* [DATA SHOWN]
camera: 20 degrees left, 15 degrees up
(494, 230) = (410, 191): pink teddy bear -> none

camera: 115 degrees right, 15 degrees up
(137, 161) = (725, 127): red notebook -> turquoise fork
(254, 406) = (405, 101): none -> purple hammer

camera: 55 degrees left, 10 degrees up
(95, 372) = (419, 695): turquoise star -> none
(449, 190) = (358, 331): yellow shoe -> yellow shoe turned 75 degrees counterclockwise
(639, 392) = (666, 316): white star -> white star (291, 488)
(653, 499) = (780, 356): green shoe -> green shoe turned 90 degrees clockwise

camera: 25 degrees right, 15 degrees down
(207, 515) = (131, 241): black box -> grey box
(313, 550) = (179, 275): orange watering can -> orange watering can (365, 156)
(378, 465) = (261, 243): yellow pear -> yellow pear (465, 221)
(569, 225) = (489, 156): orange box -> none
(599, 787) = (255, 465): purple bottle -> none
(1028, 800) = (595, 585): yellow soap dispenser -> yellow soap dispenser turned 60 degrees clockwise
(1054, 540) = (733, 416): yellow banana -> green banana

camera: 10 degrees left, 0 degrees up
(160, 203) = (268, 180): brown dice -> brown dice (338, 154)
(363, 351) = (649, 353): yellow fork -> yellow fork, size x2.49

* [EXERCISE DETAILS] For each line above that contains "turned", add one to a count, then state only the final number.

* [SOLUTION TO THE EXERCISE] 3